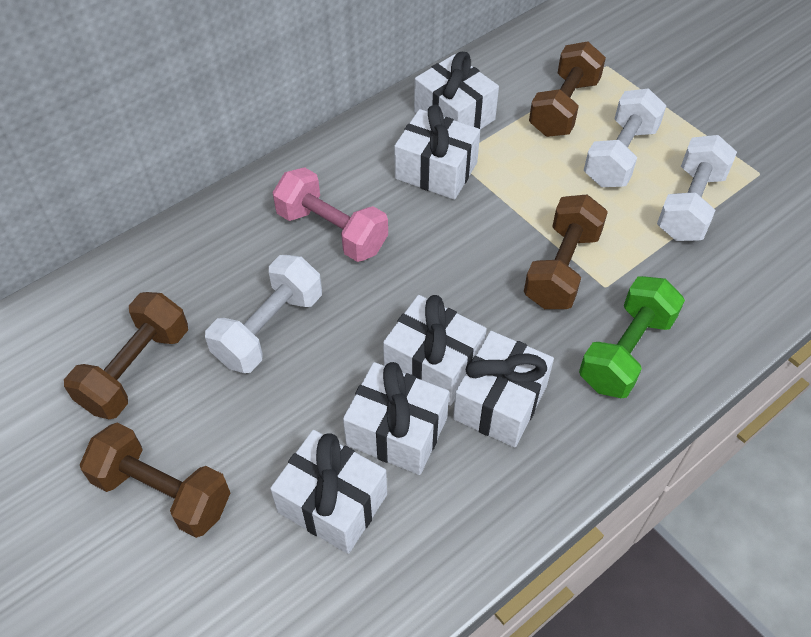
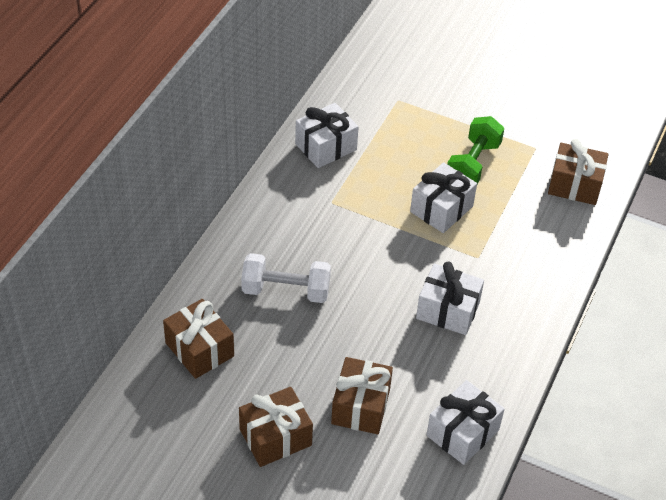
brown dumbbell: [64,292,188,419] [80,423,230,538] [524,194,608,309] [529,41,606,137] = 4 -> none = 0
brown gift: none = 0 -> [163,299,234,379] [239,387,313,467] [331,357,393,434] [548,139,609,205] = 4
pink dumbbell: [273,167,388,262] = 1 -> none = 0
white dumbbell: [205,255,322,373] [584,89,666,187] [657,135,737,241] = 3 -> [241,253,331,303] = 1
white gift: [270,430,387,554] [343,362,449,475] [383,295,487,406] [394,105,480,200] [414,52,499,129] [453,331,554,448] = 6 -> [295,103,359,168] [410,162,477,233] [416,262,484,335] [426,380,505,465] = 4

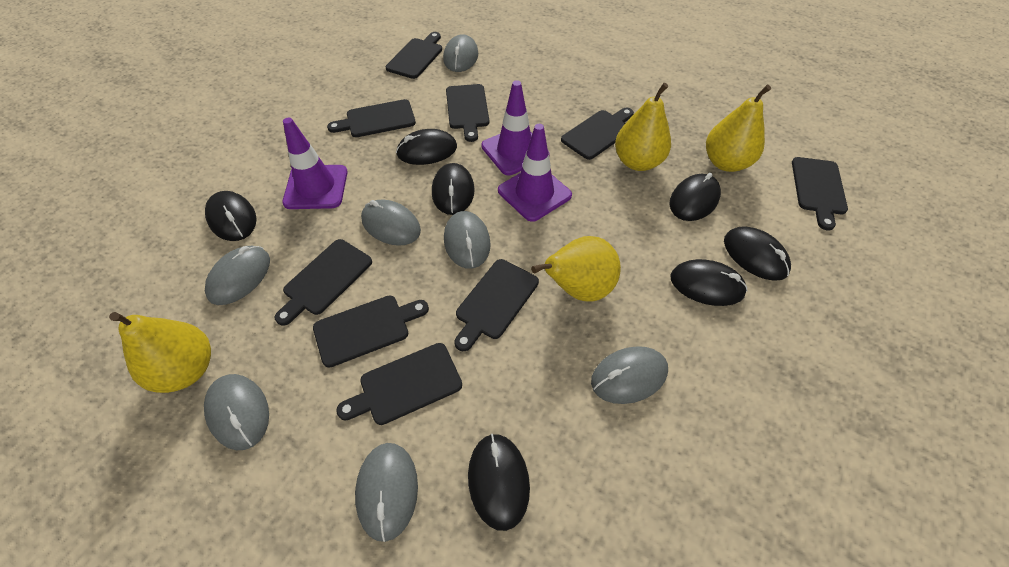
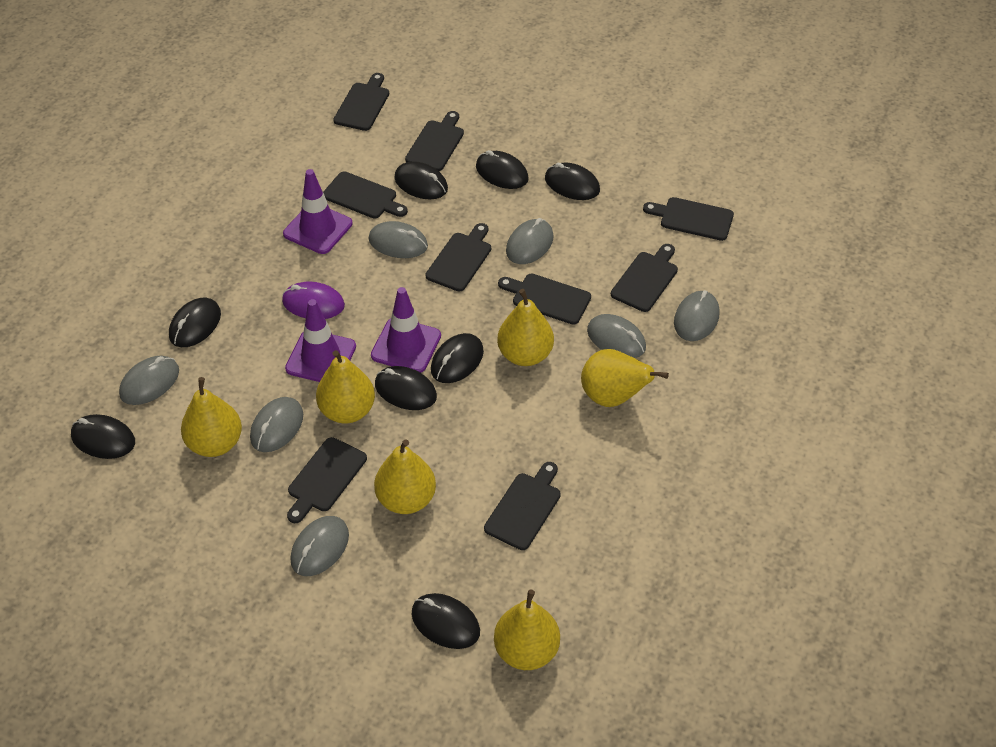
black mouse: [205,191,256,241] [396,129,457,165] [432,163,475,215] [468,433,530,531] [669,173,721,221] [670,259,747,306] [724,226,791,281] = 7 -> [71,414,135,459] [169,298,221,347] [375,366,437,410] [394,161,448,199] [412,593,480,649] [431,333,484,383] [476,150,529,189] [545,163,600,200] = 8
purple mouse: none = 0 -> [282,282,345,319] = 1
yellow pear: [109,312,211,393] [531,236,621,301] [615,83,671,171] [706,85,771,172] = 4 -> [181,377,242,457] [316,350,375,423] [374,439,436,514] [494,589,560,670] [497,289,554,366] [581,349,669,407] = 6

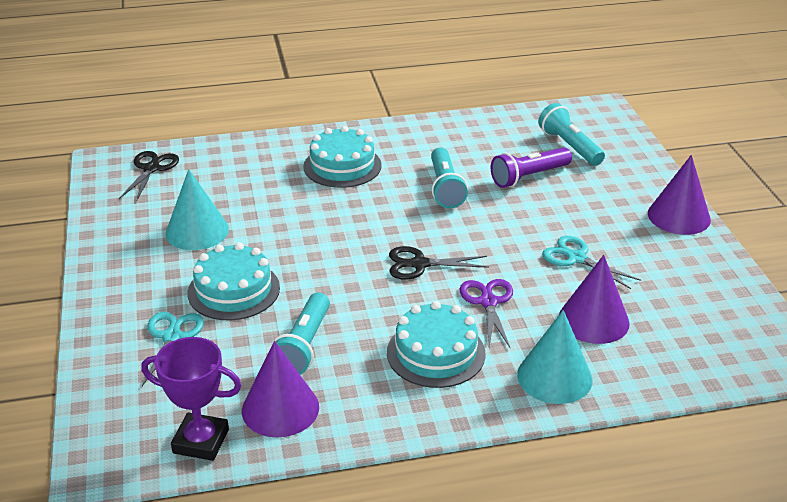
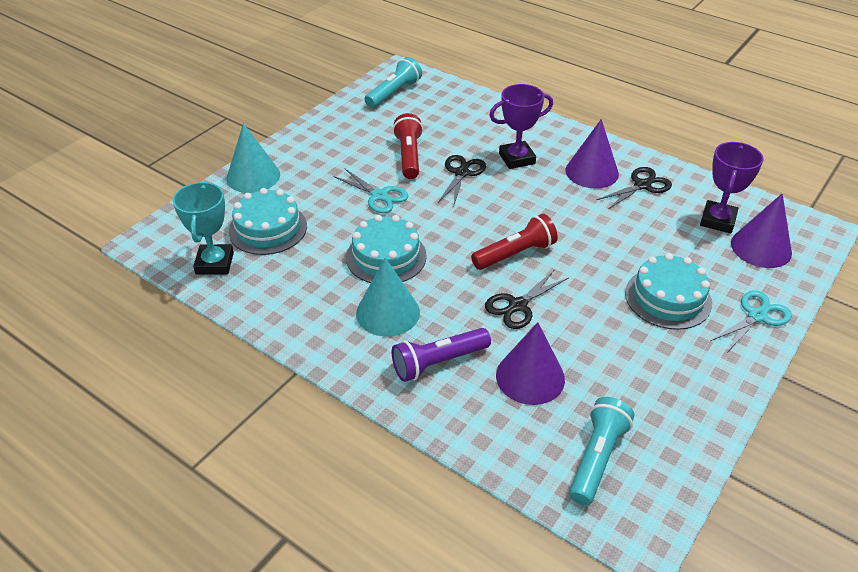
black scissors: [119,151,179,202] [389,246,489,280] = 2 -> [438,155,486,205] [485,269,568,329] [597,167,672,209] = 3
purple scissors: [459,279,513,348] = 1 -> none = 0
purple trophy: [141,337,242,461] = 1 -> [489,84,553,169] [700,142,764,233] = 2
red flashlight: none = 0 -> [393,113,423,179] [471,214,558,270] = 2
turquoise flashlight: [272,293,330,375] [431,148,468,208] [538,103,605,166] = 3 -> [364,57,422,108] [569,397,634,505] = 2
turquoise trophy: none = 0 -> [173,181,234,275] = 1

## GOAL OF THE EXERCISE
Within the data above, pick out all lines holding the word "white".

## WRITTEN SOLUTION
white dumbbell: [205,255,322,373] [584,89,666,187] [657,135,737,241] = 3 -> [241,253,331,303] = 1
white gift: [270,430,387,554] [343,362,449,475] [383,295,487,406] [394,105,480,200] [414,52,499,129] [453,331,554,448] = 6 -> [295,103,359,168] [410,162,477,233] [416,262,484,335] [426,380,505,465] = 4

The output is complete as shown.